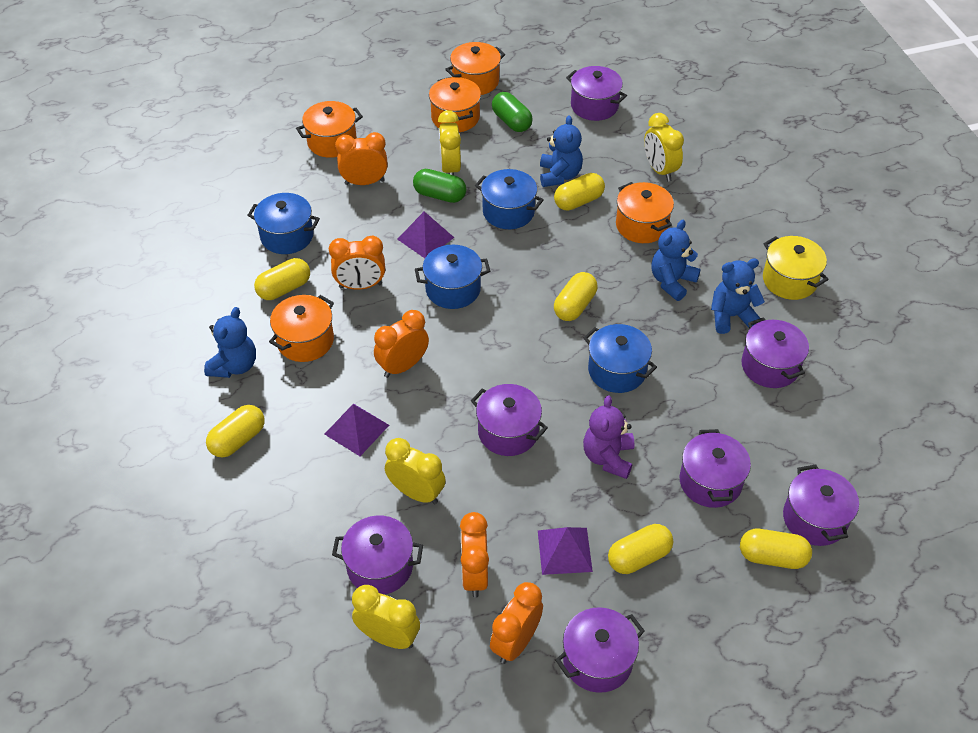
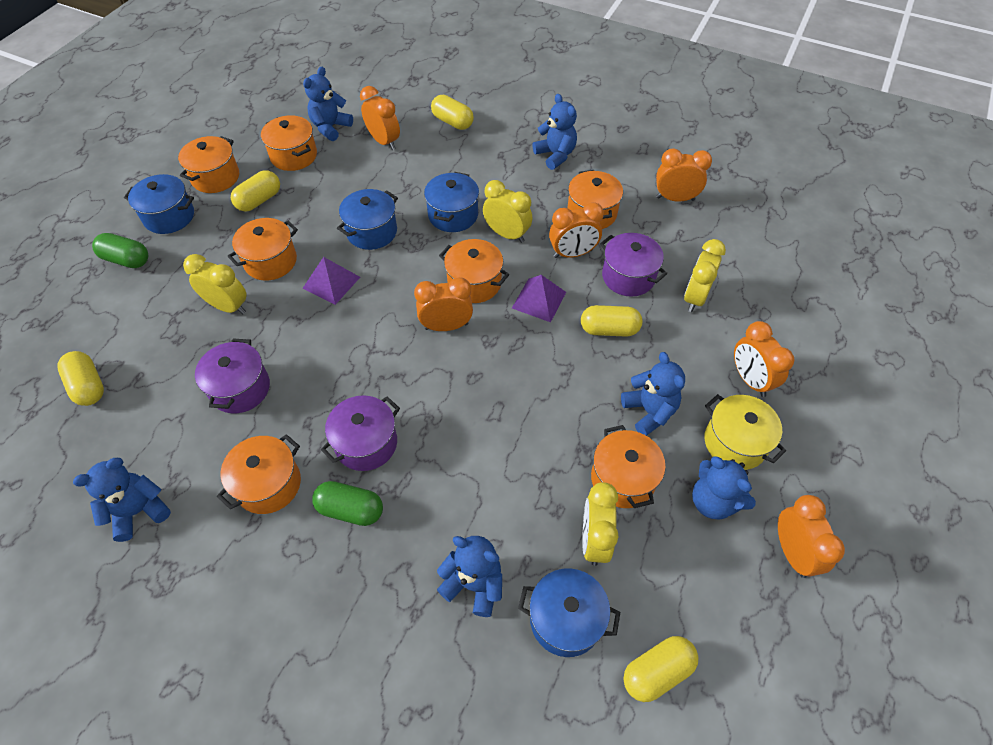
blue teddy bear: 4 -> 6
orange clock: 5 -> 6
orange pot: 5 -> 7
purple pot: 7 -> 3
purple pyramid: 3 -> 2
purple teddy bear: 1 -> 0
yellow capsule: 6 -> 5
● ● ● ●
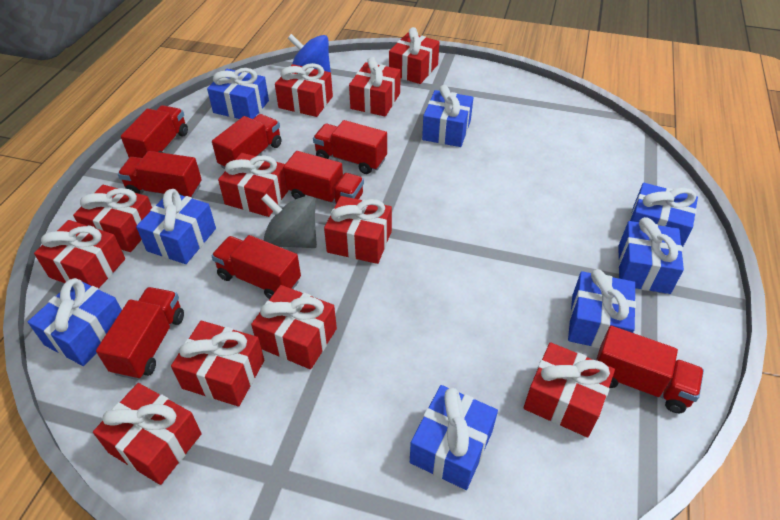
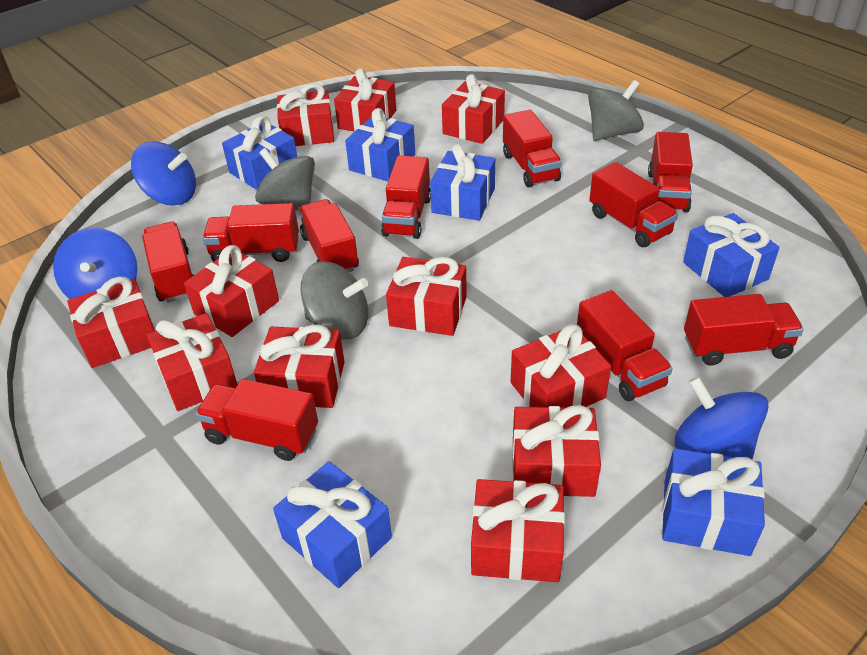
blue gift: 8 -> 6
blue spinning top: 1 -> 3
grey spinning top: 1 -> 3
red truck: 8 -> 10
● ● ● ●
• _Task description_: Your answer should consist solely of the lines above from the line with "orange pot: 5 -> 7" to the line with "yellow capsule: 6 -> 5", both included, reproduced exactly.

• _Answer section_:
orange pot: 5 -> 7
purple pot: 7 -> 3
purple pyramid: 3 -> 2
purple teddy bear: 1 -> 0
yellow capsule: 6 -> 5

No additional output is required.